AVAILABLE DATA>
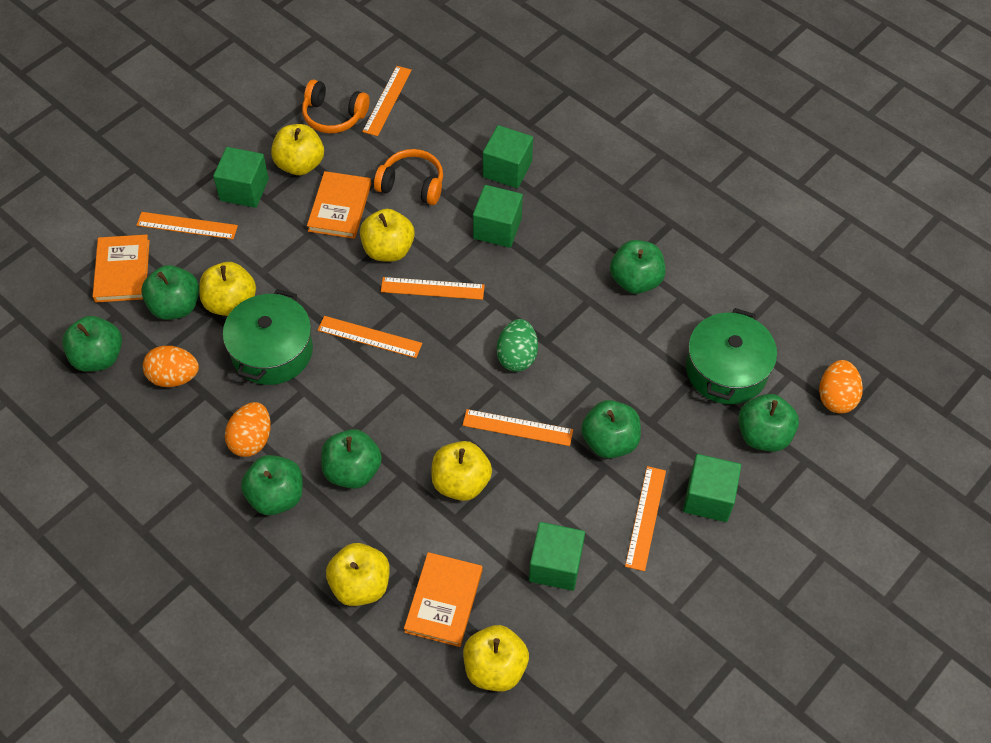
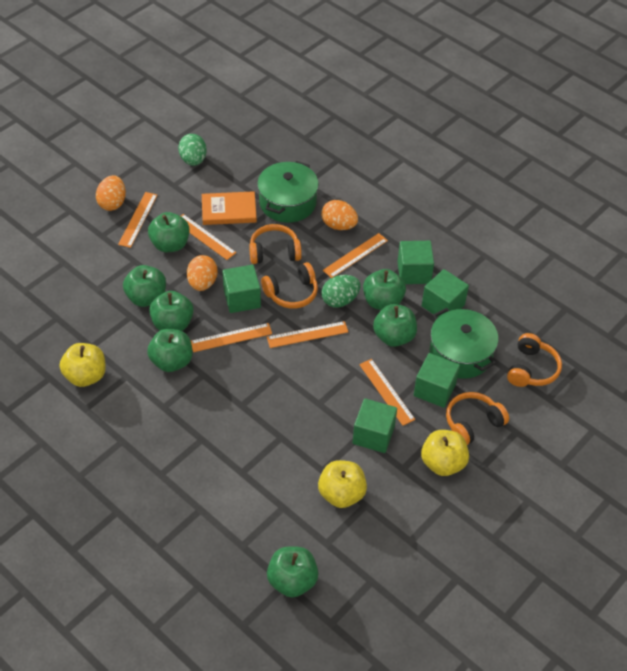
green egg: 1 -> 2
orange book: 3 -> 1
orange headphones: 2 -> 4
yellow apple: 6 -> 3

TASK TO COMPLETE> Find "orange book: 3 -> 1" in the material above; set down exactly the line holding it and every line after it, through the last, and no others.

EXPECTED OUTPUT>
orange book: 3 -> 1
orange headphones: 2 -> 4
yellow apple: 6 -> 3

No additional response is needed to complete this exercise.